### WORK INSTRUCTIONS
Please reproduce the entries exactly, skipping each picture.

### DATA TO PROCESS
○ ○ ○ ○ ○
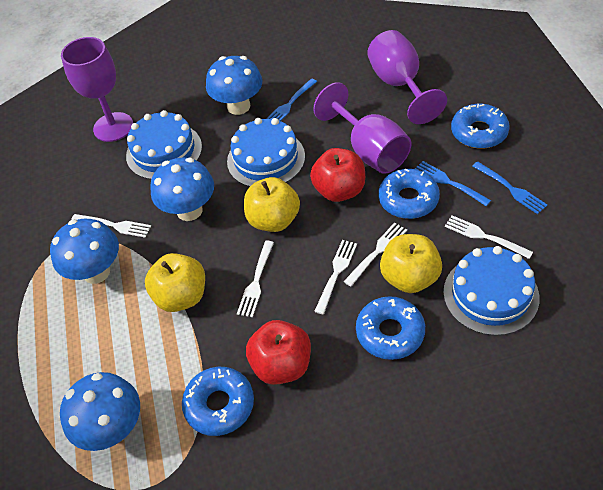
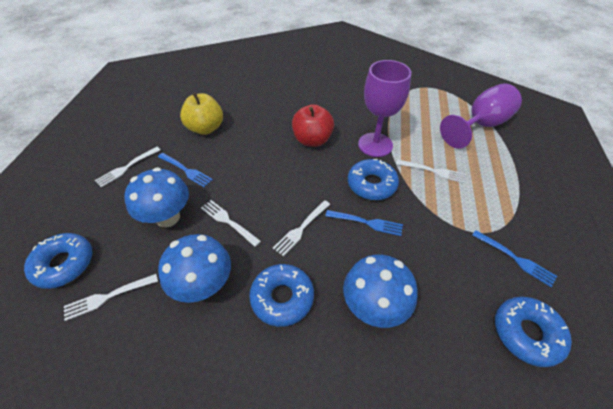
blue cake: 3 -> 0
blue mushroom: 4 -> 3
purple goblet: 3 -> 2
red apple: 2 -> 1
yellow apple: 3 -> 1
○ ○ ○ ○ ○
### WRITTEN REPLY
blue cake: 3 -> 0
blue mushroom: 4 -> 3
purple goblet: 3 -> 2
red apple: 2 -> 1
yellow apple: 3 -> 1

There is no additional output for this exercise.